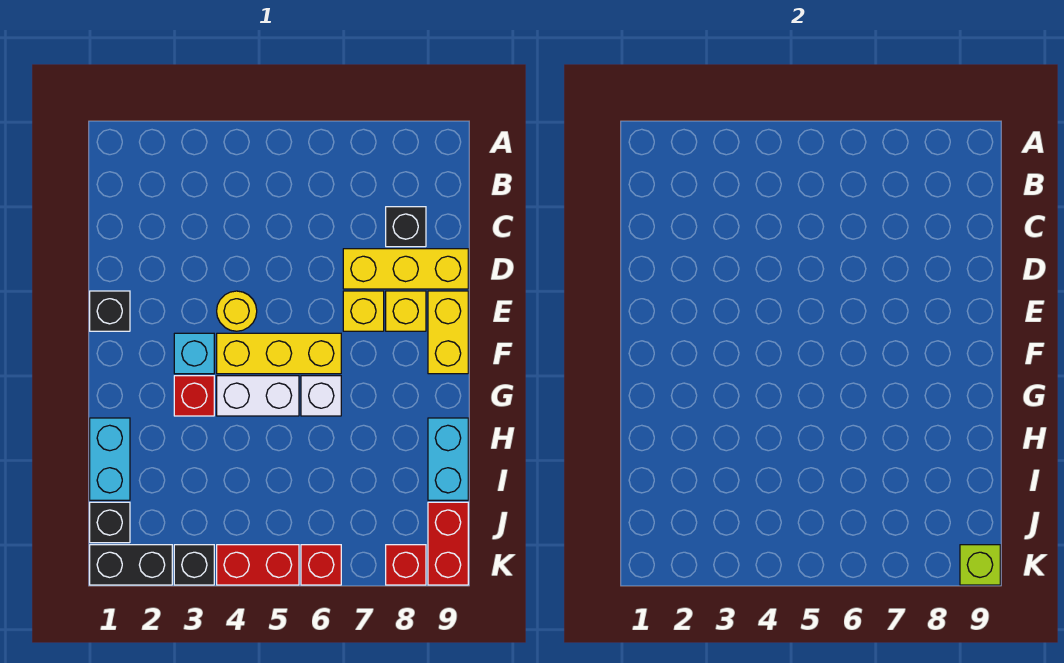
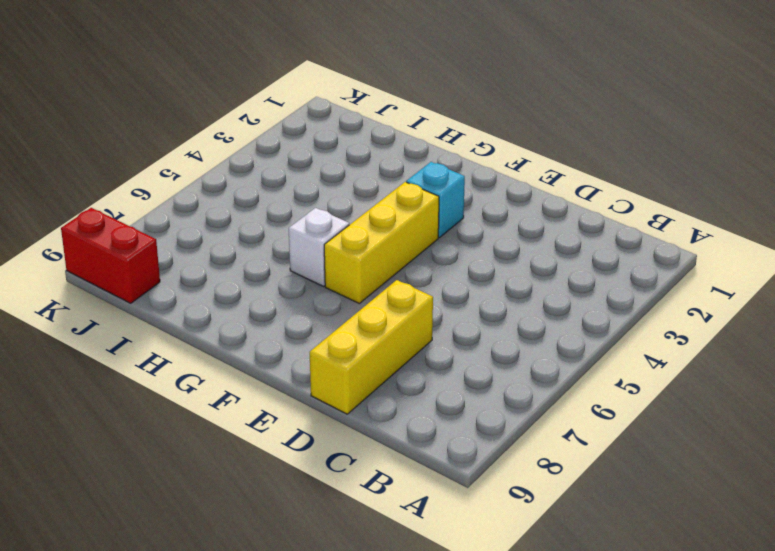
none -> black brick C8 level 1
none -> black brick E1 level 1
none -> yellow round brick E4 level 1

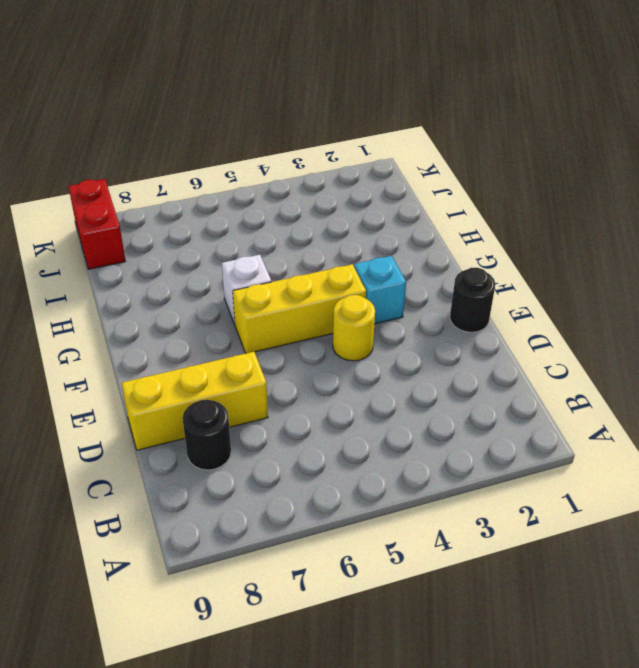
black round brick C8 level 1 -> black brick C8 level 1
black round brick E1 level 1 -> black brick E1 level 1
none -> yellow brick E7 level 1
none -> yellow brick E8 level 1
none -> yellow brick E9:F9 level 1

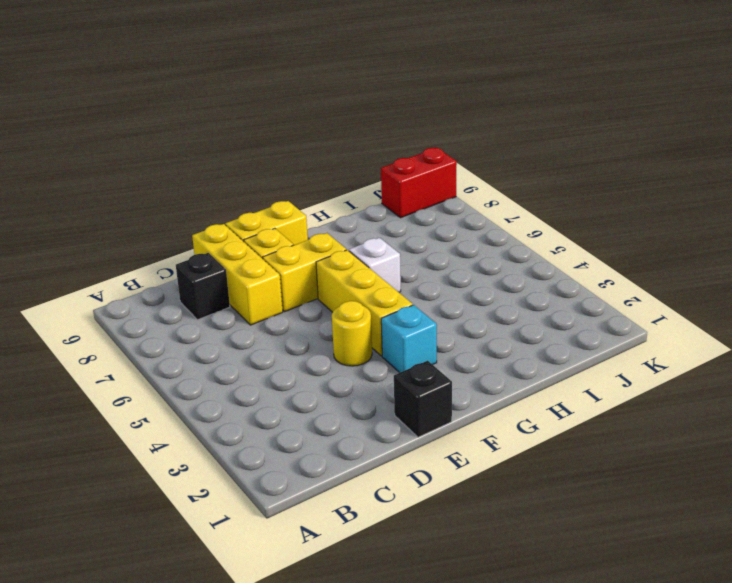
yellow brick E7:F7 level 1 -> yellow brick E7 level 1
none -> red brick G3 level 1
none -> white brick G4:G5 level 1
none -> cyan brick H1:I1 level 1

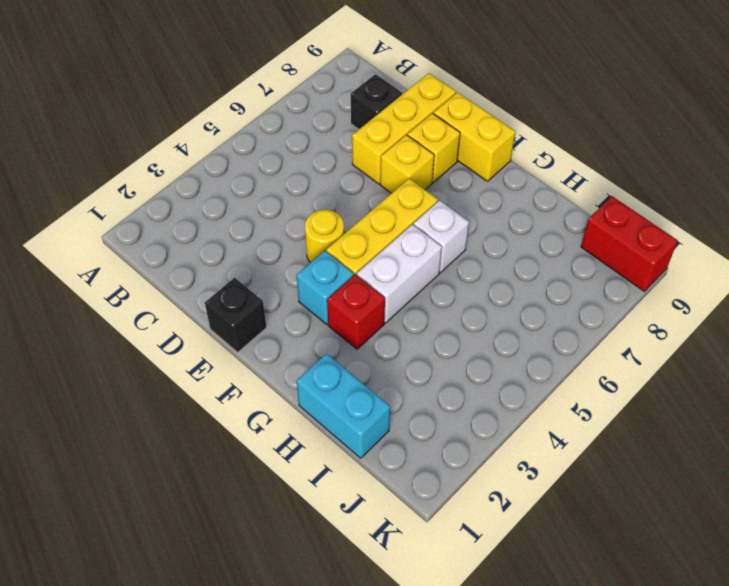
none -> cyan brick H9:I9 level 1
none -> black brick J1 level 1
none -> black brick K1:K2 level 1

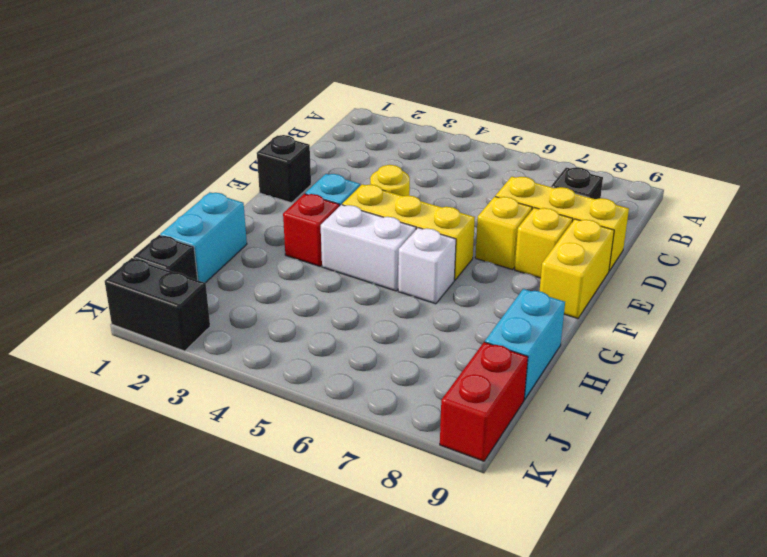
none -> black brick K3 level 1
none -> red brick K4:K5 level 1
none -> red brick K6 level 1

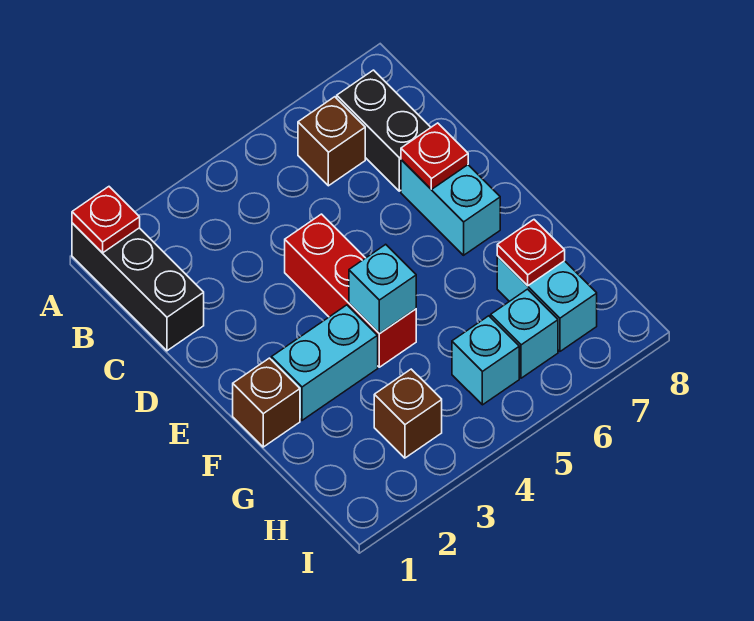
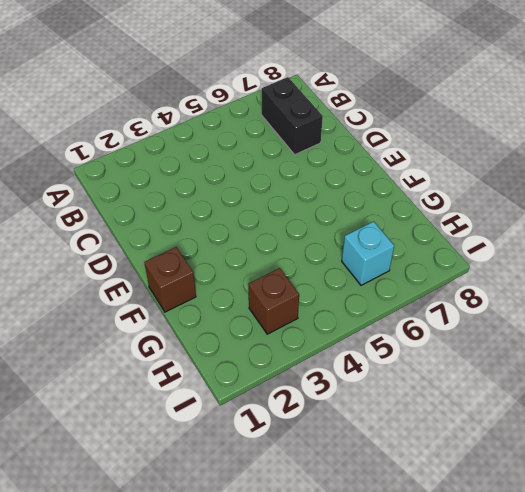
none -> black brick A1:C1 level 1
none -> brown brick B6 level 1
none -> red brick D4:F4 level 1

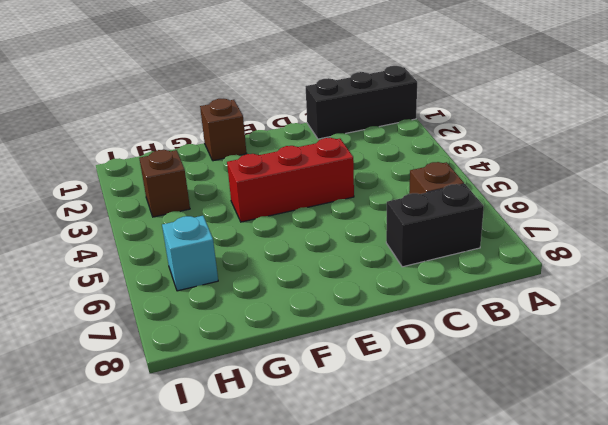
none -> cyan brick D7:E7 level 1
none -> cyan brick F2:F3 level 1
none -> cyan brick G7:H7 level 1

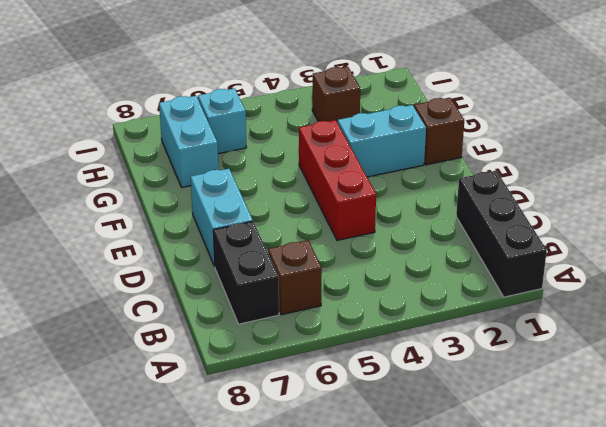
none -> cyan brick H5 level 1
none -> red plate A1 level 2
none -> red plate D7 level 2

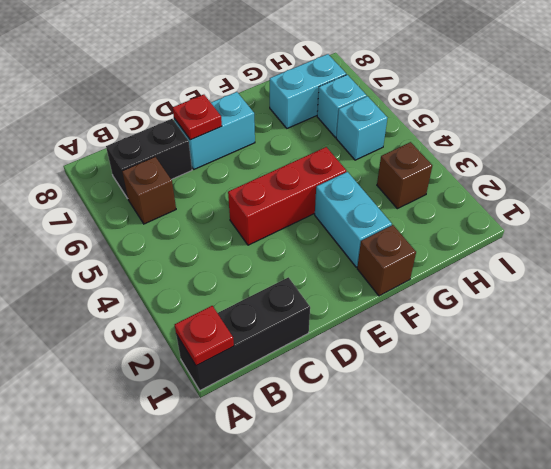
none -> cyan brick F4 level 2
none -> red plate G7 level 2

--- --- ---

DIRECTIONS FOR THIS TASK:
Only lines holding the word "black" are wanted here; copy each from the listing.

RESPONSE BOX:
none -> black brick C8 level 1
none -> black brick E1 level 1
black round brick C8 level 1 -> black brick C8 level 1
black round brick E1 level 1 -> black brick E1 level 1
none -> black brick J1 level 1
none -> black brick K1:K2 level 1
none -> black brick K3 level 1
none -> black brick A1:C1 level 1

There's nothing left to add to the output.